The problem: Your task is to retype all of the records below with complete accuracy.

(Data listing)

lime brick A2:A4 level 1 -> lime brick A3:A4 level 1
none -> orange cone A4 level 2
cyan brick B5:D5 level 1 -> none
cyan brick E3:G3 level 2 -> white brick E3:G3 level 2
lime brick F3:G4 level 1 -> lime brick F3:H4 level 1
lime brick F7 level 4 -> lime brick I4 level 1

(End Data listing)

Exercise result:
lime brick A2:A4 level 1 -> lime brick A3:A4 level 1
none -> orange cone A4 level 2
cyan brick B5:D5 level 1 -> none
cyan brick E3:G3 level 2 -> white brick E3:G3 level 2
lime brick F3:G4 level 1 -> lime brick F3:H4 level 1
lime brick F7 level 4 -> lime brick I4 level 1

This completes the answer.